What is needed
For the entries below, say how many lines include the word "headphones" and add nothing else.

Record excerpts
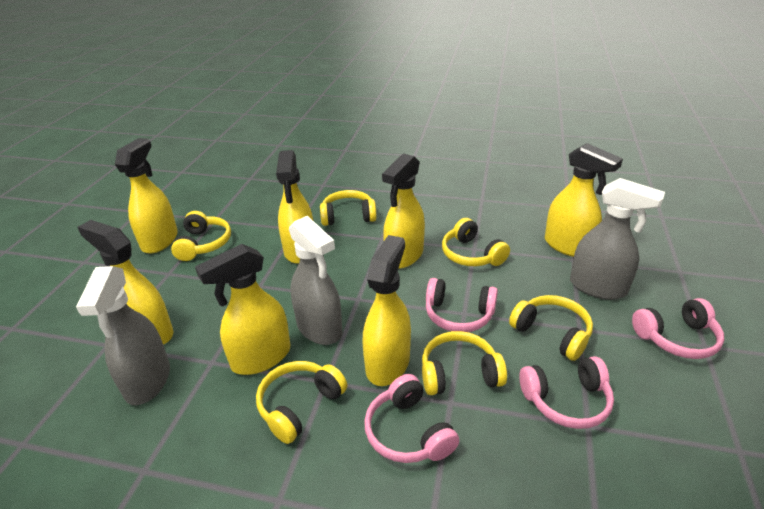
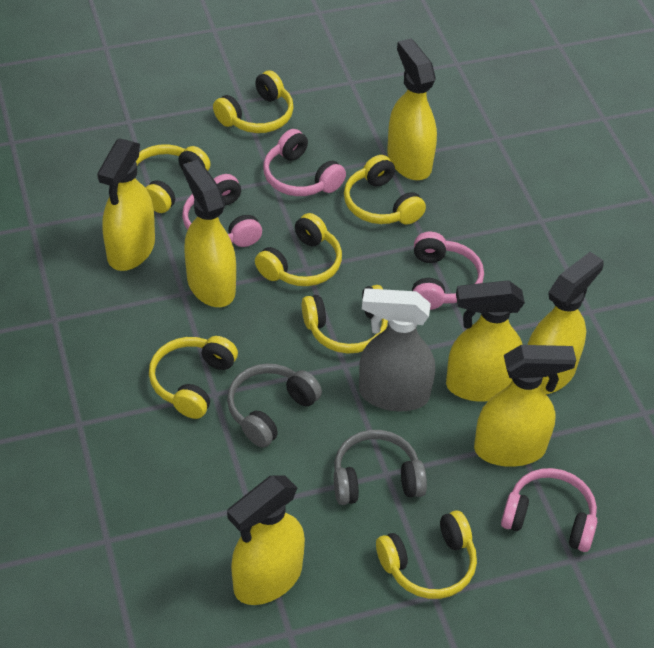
grey headphones: 0 -> 2
grey spray bottle: 3 -> 1
yellow headphones: 6 -> 7

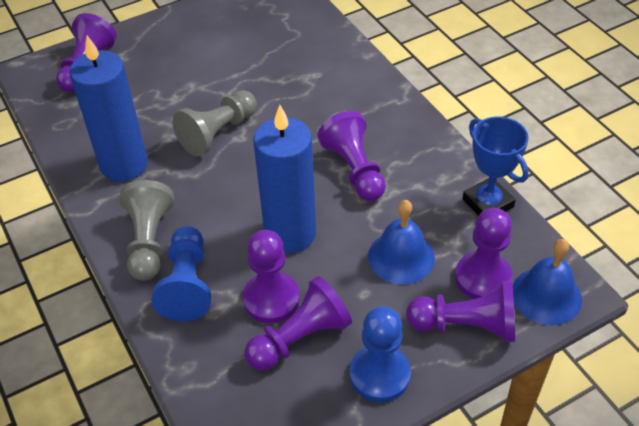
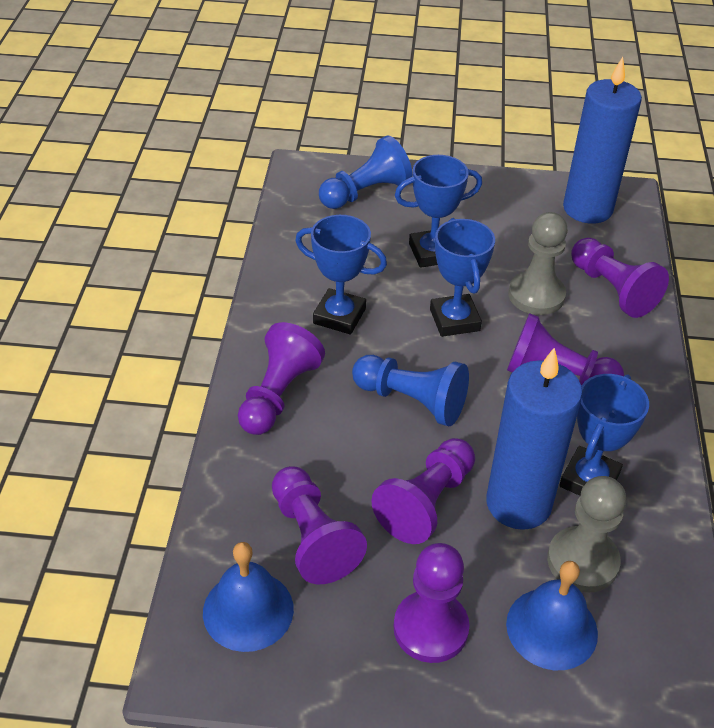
blue trophy: 1 -> 4

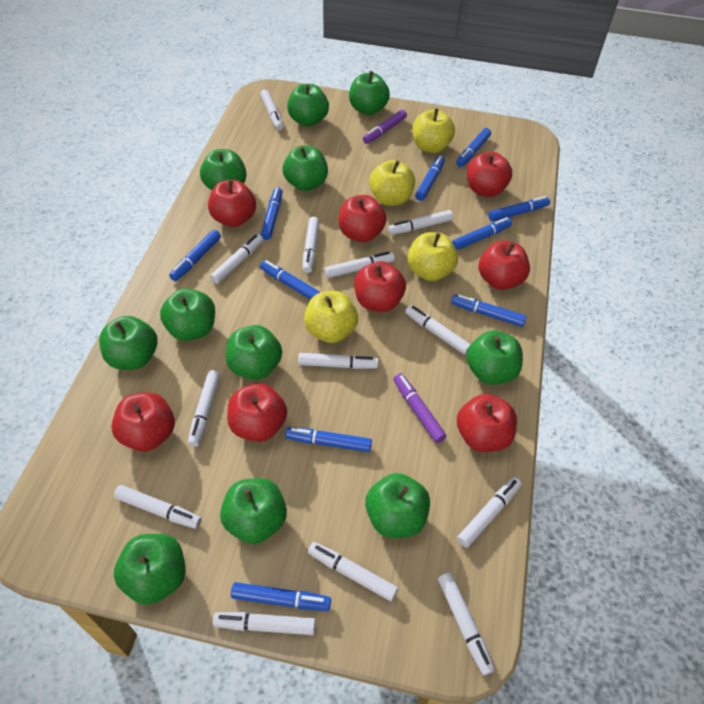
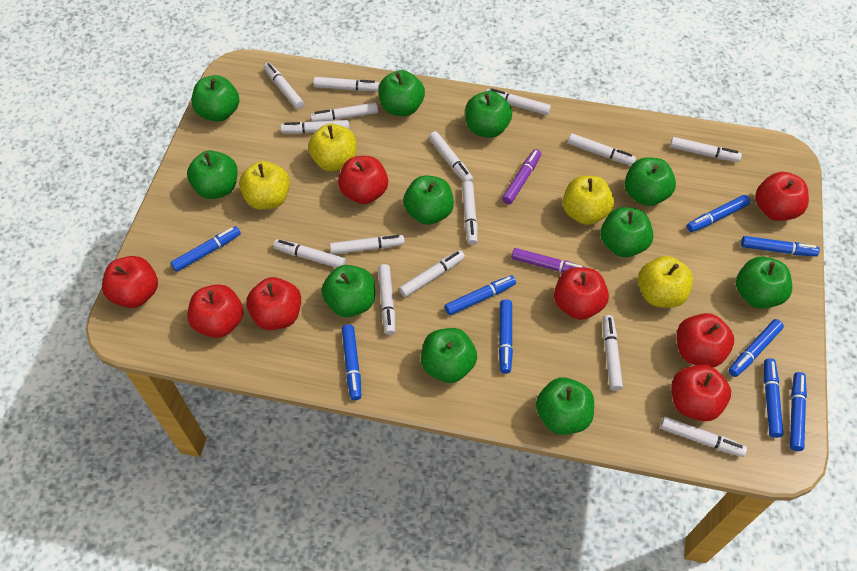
blue marker: 10 -> 9
white marker: 13 -> 15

Answer section
2